#### DIRECTIONS FOR THIS TASK:
Repeat exactly the line containing "removed,scarlet marker (3rd" and every line after it in the entries, and nothing besides.

[Colored object listings]
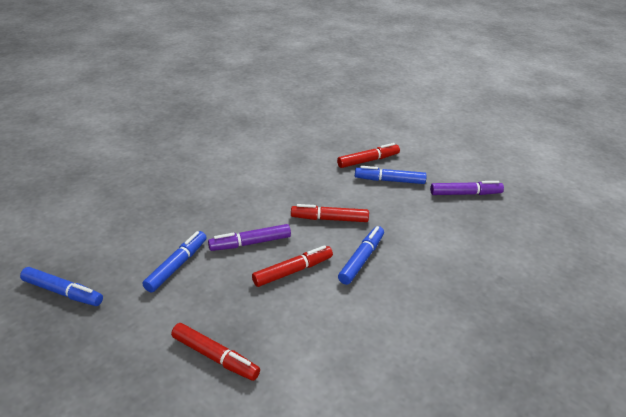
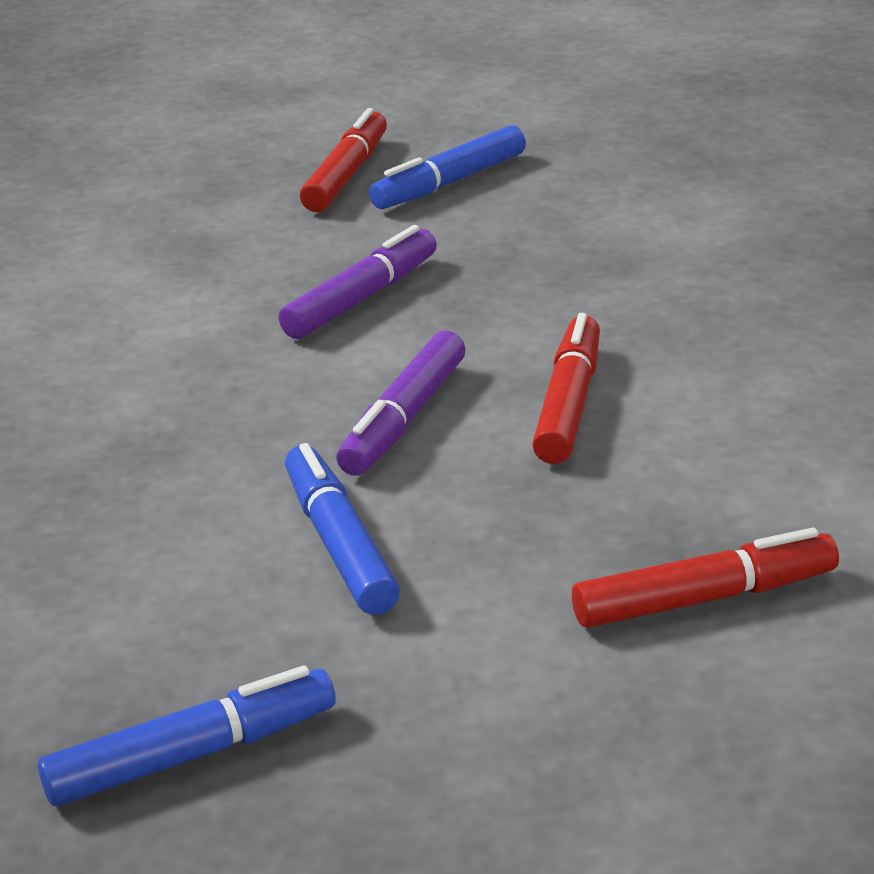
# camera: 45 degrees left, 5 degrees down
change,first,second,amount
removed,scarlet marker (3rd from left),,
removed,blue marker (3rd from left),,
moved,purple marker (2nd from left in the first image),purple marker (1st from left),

#### YOUR SOLUTION:
removed,scarlet marker (3rd from left),,
removed,blue marker (3rd from left),,
moved,purple marker (2nd from left in the first image),purple marker (1st from left),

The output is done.